- Problem to work on -
The required output is the lines from the one with "(292, 421) = (241, 121): white" through the end of the data, repeated verbatim, with no pictures included.

- Material supplied -
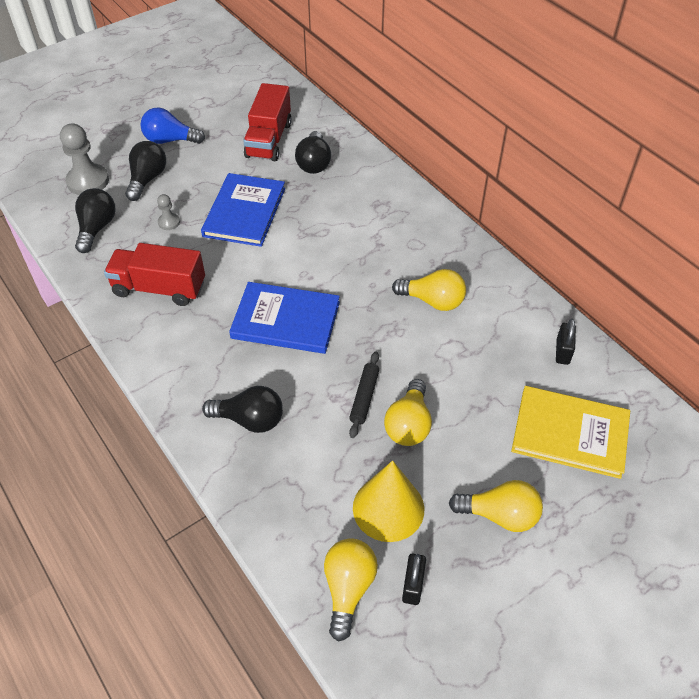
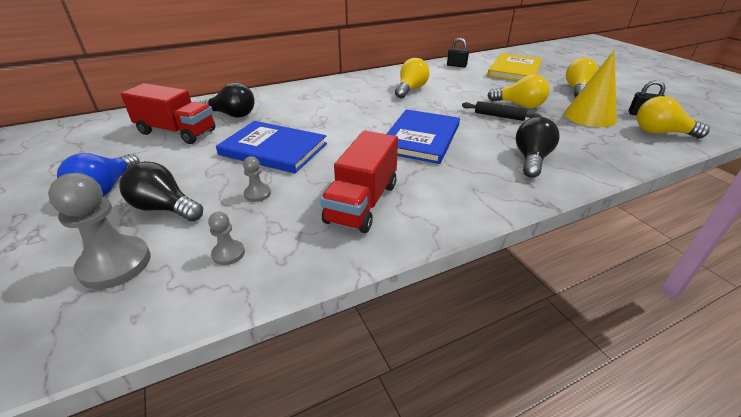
camera: 80 degrees left, 15 degrees down
(97, 228) = (228, 253): black light bulb -> grey pawn

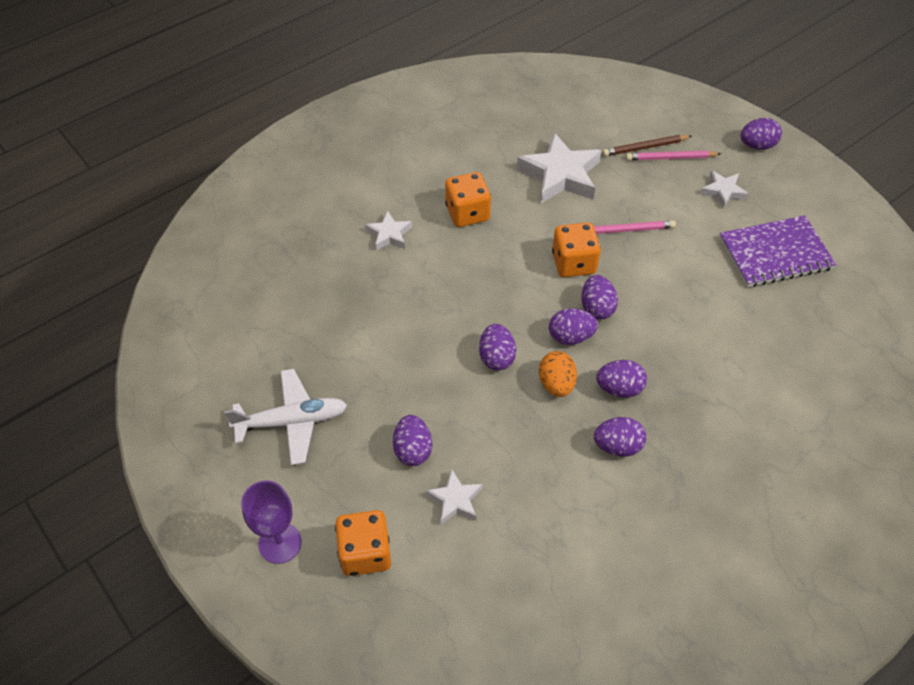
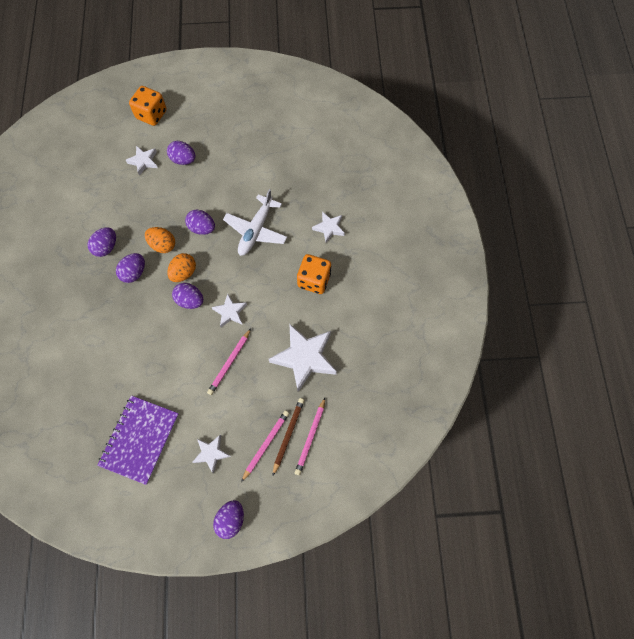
camera: 125 degrees right, 15 degrees up
(280, 543) = (184, 87): purple goblet -> none
(292, 421) = (241, 121): white plane -> white plane (256, 230)
(570, 337) = (184, 273): purple egg -> orange egg
(573, 263) = (230, 312): orange dice -> white star
(630, 131) = (310, 437): none -> pink pencil

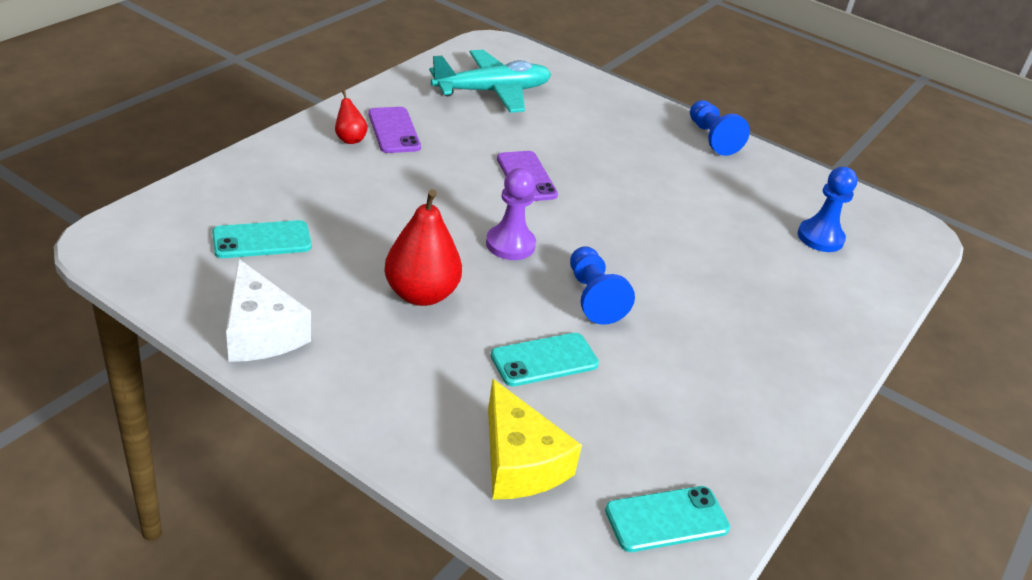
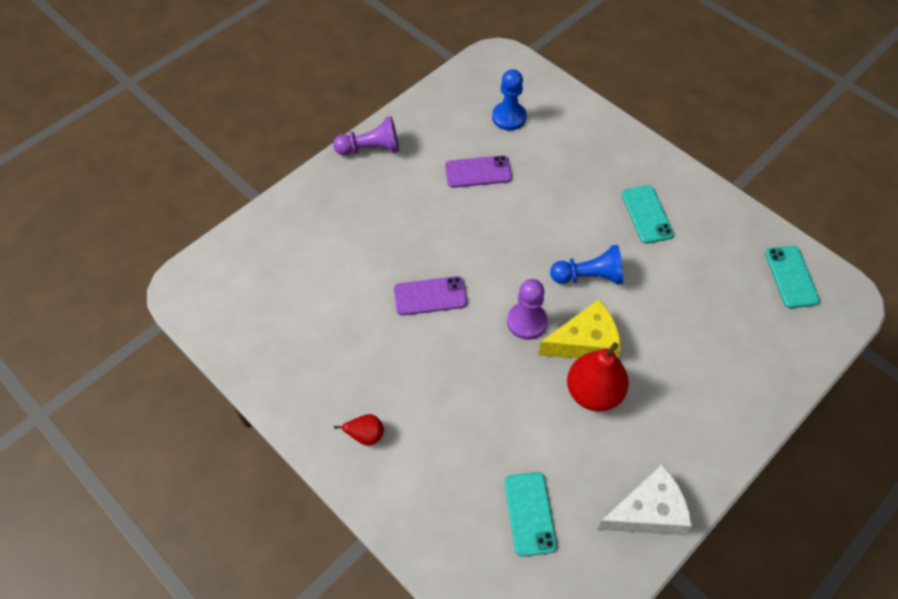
camera: 75 degrees left, 20 degrees up
(394, 130) = (351, 396): purple phone -> purple phone (478, 172)
(492, 91) = (282, 303): turquoise plane -> none
(519, 462) = (757, 348): yellow cheese -> yellow cheese (585, 342)
(544, 360) = (660, 319): turquoise phone -> turquoise phone (647, 214)
(712, 138) = (371, 148): blue pawn -> purple pawn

- Written response -
(292, 421) = (241, 121): white plane -> white plane (256, 230)
(570, 337) = (184, 273): purple egg -> orange egg
(573, 263) = (230, 312): orange dice -> white star
(630, 131) = (310, 437): none -> pink pencil

camera: 75 degrees left, 20 degrees up
(394, 130) = (351, 396): purple phone -> purple phone (478, 172)
(492, 91) = (282, 303): turquoise plane -> none
(519, 462) = (757, 348): yellow cheese -> yellow cheese (585, 342)
(544, 360) = (660, 319): turquoise phone -> turquoise phone (647, 214)
(712, 138) = (371, 148): blue pawn -> purple pawn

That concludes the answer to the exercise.